**PROMPT**
After finding "Someone repainted the red" in a line below, print that line and the rest of the lines exactly, leaving out all pictures.

**DATA EXCERPTS**
#####

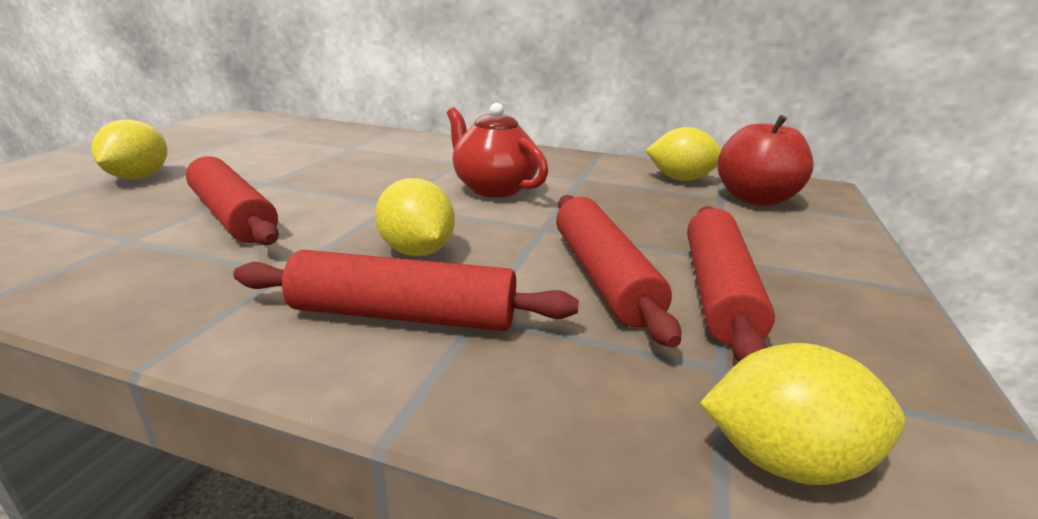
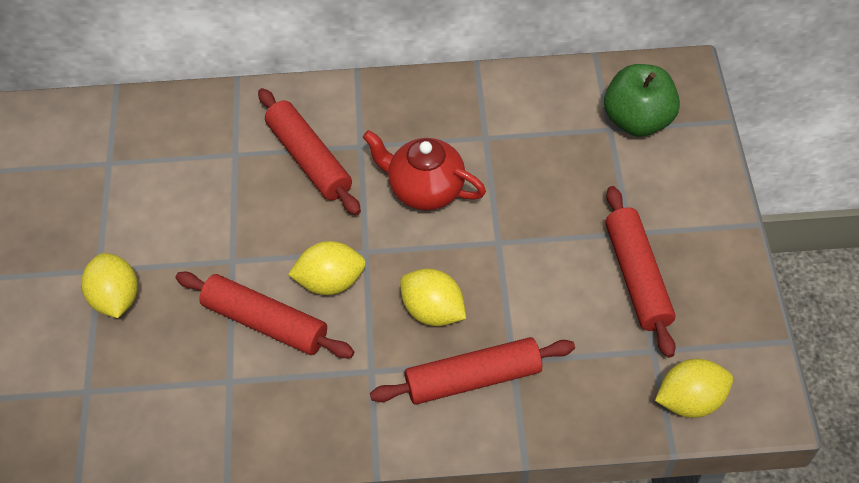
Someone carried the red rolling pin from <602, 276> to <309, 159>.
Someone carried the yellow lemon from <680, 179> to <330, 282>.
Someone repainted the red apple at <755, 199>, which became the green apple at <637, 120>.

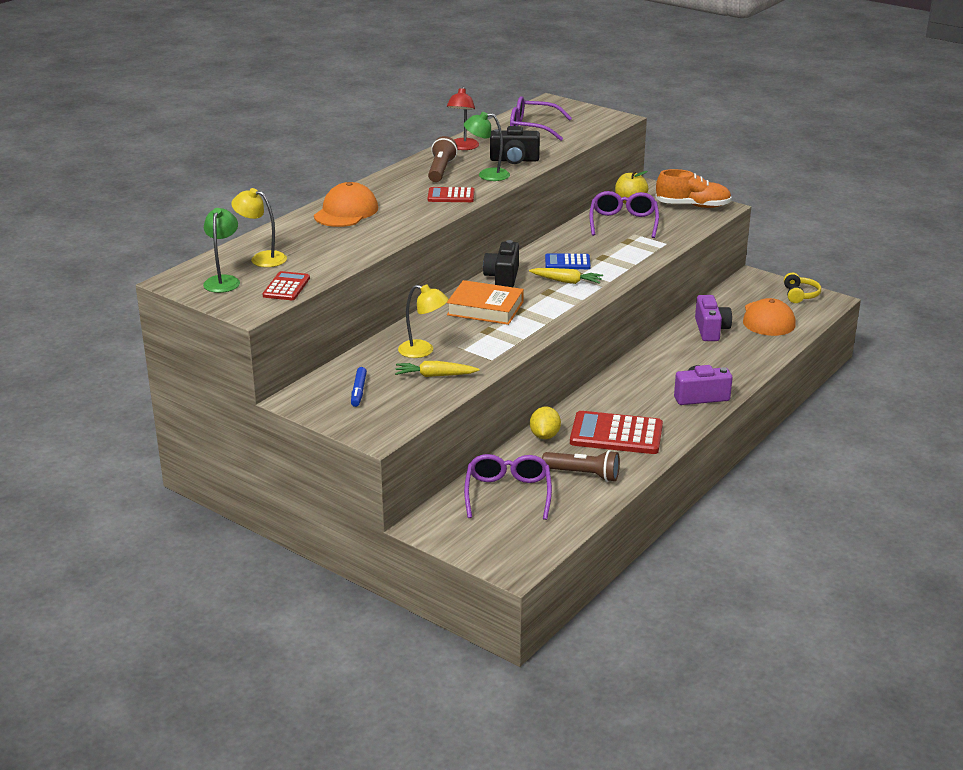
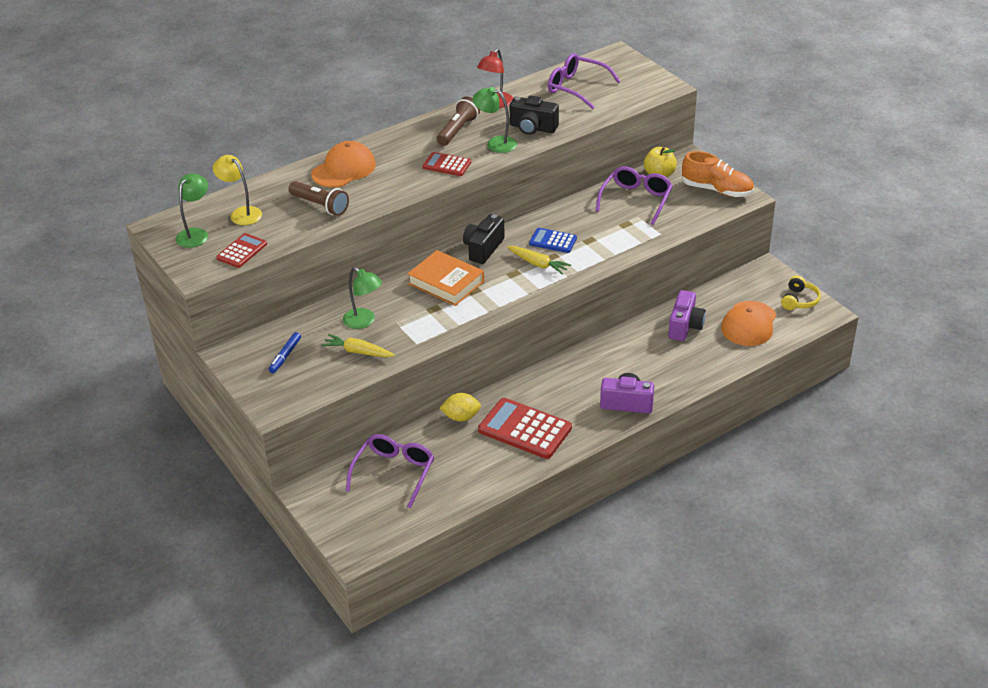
Someone repainted the yellow lamp at <423, 351>, which became the green lamp at <364, 322>.
Someone rotated the yellow lemon at <544, 436> by 60 degrees clockwise.
Someone carried the brown flashlight from <583, 474> to <320, 205>.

#####

**SOLVED EXERCISE**
Someone repainted the red apple at <755, 199>, which became the green apple at <637, 120>.

Someone repainted the yellow lamp at <423, 351>, which became the green lamp at <364, 322>.
Someone rotated the yellow lemon at <544, 436> by 60 degrees clockwise.
Someone carried the brown flashlight from <583, 474> to <320, 205>.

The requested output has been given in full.